Update the records from their start through the line containing "0: (599, 357)" by replacing "absolute pixels" with "image pixels" and keeping every other part of those lines unchanged.

Extracted records
§ §

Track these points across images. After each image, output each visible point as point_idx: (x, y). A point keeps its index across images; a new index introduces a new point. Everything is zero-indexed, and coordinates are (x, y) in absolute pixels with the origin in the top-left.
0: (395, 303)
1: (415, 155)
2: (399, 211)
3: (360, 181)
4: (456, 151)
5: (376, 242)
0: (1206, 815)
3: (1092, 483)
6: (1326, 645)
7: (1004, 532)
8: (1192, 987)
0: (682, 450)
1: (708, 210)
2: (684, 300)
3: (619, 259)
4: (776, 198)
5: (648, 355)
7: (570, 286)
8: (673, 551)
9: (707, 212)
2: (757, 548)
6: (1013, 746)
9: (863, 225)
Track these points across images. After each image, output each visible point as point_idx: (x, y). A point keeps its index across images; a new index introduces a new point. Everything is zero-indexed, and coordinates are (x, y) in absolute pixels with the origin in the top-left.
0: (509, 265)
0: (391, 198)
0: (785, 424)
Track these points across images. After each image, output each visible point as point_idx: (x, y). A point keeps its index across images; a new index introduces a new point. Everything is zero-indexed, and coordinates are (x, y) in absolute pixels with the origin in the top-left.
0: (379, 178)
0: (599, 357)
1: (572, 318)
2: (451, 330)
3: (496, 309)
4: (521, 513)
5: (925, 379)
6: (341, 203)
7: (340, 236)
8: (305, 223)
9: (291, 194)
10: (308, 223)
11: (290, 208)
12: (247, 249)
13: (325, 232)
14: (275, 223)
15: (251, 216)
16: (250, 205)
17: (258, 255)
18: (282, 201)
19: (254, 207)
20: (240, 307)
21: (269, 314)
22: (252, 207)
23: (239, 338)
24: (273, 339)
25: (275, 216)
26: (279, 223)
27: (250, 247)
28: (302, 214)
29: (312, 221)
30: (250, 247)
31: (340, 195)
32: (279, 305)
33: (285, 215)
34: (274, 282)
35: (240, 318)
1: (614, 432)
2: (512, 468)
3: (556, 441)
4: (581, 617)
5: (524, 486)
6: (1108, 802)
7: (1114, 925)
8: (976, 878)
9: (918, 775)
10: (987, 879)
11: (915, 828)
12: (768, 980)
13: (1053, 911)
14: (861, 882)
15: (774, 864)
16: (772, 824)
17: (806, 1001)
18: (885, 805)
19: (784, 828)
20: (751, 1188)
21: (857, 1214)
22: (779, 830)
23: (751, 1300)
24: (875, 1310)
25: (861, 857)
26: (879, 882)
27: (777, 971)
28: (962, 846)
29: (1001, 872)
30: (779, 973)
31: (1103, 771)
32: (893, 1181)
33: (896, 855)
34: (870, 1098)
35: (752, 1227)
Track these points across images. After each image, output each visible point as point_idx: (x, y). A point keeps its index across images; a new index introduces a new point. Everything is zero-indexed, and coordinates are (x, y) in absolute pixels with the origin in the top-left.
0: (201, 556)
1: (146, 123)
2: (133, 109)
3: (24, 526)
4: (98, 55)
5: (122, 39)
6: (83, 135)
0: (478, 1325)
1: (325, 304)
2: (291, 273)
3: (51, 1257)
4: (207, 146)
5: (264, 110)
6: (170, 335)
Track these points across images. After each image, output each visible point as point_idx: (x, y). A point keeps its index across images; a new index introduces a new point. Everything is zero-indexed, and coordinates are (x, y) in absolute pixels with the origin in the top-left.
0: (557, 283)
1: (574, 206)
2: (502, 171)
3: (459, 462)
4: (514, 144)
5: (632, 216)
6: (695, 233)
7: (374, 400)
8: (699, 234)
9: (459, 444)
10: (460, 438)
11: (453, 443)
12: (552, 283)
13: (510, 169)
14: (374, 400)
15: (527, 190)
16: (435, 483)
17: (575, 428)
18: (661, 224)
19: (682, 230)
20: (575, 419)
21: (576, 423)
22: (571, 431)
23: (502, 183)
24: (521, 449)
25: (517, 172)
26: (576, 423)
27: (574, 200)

§ §

Final answer
Track these points across images. After each image, output each visible point as point_idx: (x, y). A point keeps its index across images; a new index introduces a new point. Everything is zero-indexed, and coordinates are (x, y) in image pixels with the origin in the top-left.
0: (395, 303)
1: (415, 155)
2: (399, 211)
3: (360, 181)
4: (456, 151)
5: (376, 242)
0: (1206, 815)
3: (1092, 483)
6: (1326, 645)
7: (1004, 532)
8: (1192, 987)
0: (682, 450)
1: (708, 210)
2: (684, 300)
3: (619, 259)
4: (776, 198)
5: (648, 355)
7: (570, 286)
8: (673, 551)
9: (707, 212)
2: (757, 548)
6: (1013, 746)
9: (863, 225)
Track these points across images. After each image, output each visible point as point_idx: (x, y). A point keeps its index across images; a new index introduces a new point. Everything is zero-indexed, and coordinates are (x, y) in image pixels with the origin in the top-left.
0: (509, 265)
0: (391, 198)
0: (785, 424)
Track these points across images. After each image, output each visible point as point_idx: (x, y). A point keeps its index across images; a new index introduces a new point. Everything is zero-indexed, and coordinates are (x, y) in image pixels with the origin in the top-left.
0: (379, 178)
0: (599, 357)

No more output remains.